ACTION ITEM ▸
Would you copy out each line of the records below that includes the word "pink"?

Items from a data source
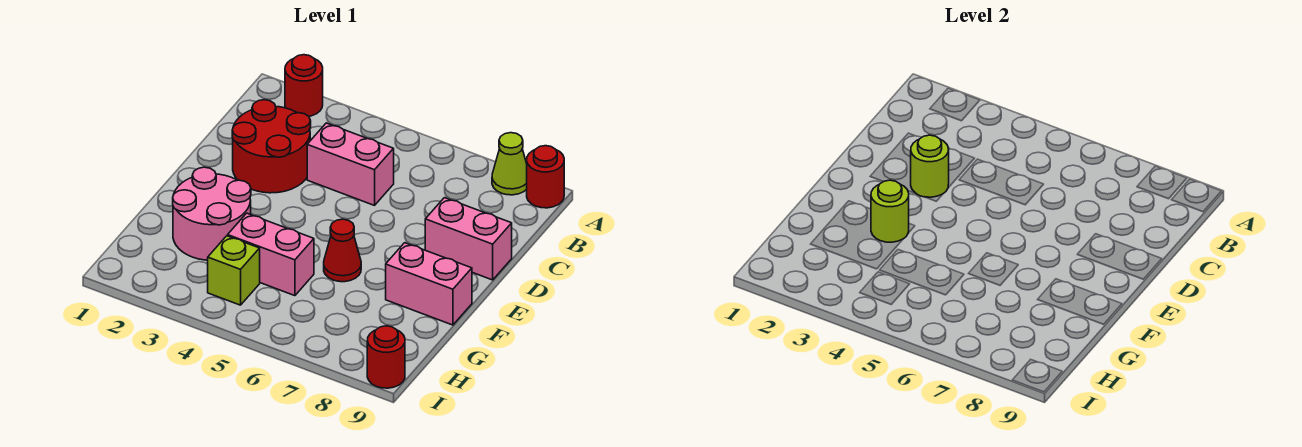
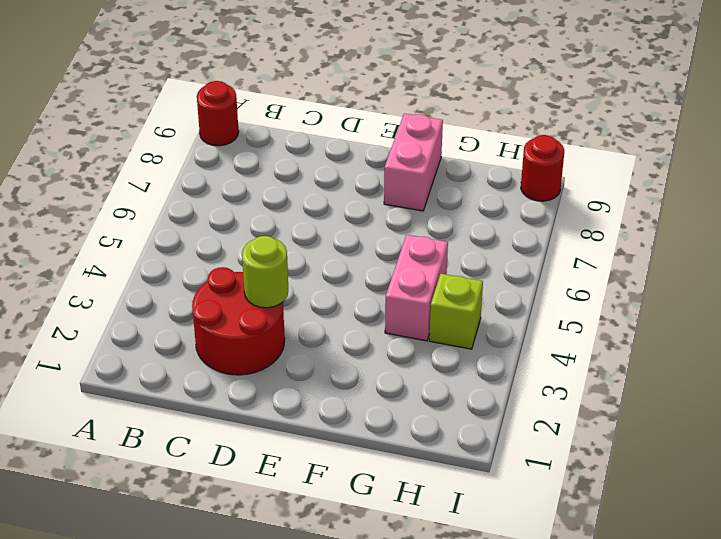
none -> red round brick A2 level 1
none -> lime cone A8 level 1
none -> pink brick C4:C5 level 1

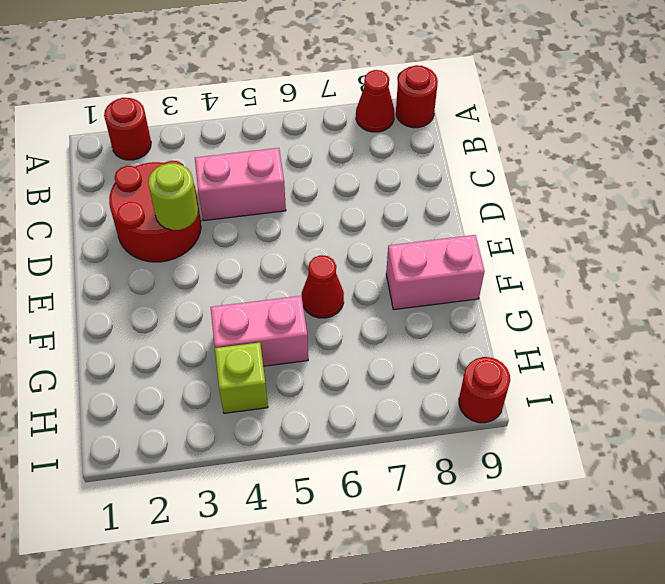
red cone A8 level 1 -> lime cone A8 level 1
none -> pink brick D8:D9 level 1
none -> pink round brick F2:G3 level 1
none -> lime round brick F3 level 2

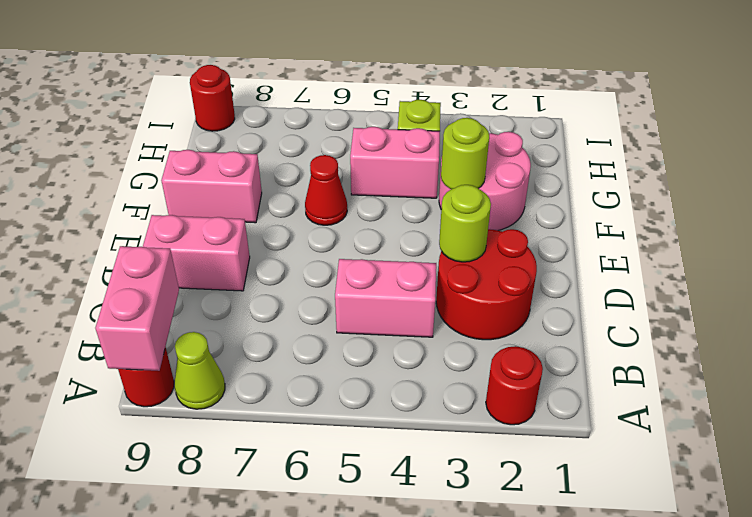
pink brick A9:B9 level 2 -> none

RESULT BELOW ▸
none -> pink brick C4:C5 level 1
none -> pink brick D8:D9 level 1
none -> pink round brick F2:G3 level 1
pink brick A9:B9 level 2 -> none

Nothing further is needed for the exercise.